- [WHAT IS REQUIRED]: Scan the records below and copy every line that contains the string "black".

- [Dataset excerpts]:

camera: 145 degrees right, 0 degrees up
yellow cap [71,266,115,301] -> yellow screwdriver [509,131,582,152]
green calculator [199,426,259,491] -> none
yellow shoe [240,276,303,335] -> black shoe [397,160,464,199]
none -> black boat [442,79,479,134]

==

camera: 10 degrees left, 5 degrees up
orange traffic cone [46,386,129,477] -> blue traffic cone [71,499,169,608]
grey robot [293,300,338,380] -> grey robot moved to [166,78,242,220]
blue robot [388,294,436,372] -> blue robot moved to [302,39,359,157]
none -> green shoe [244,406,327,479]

- [RESPONSE AREA]:
yellow shoe [240,276,303,335] -> black shoe [397,160,464,199]
none -> black boat [442,79,479,134]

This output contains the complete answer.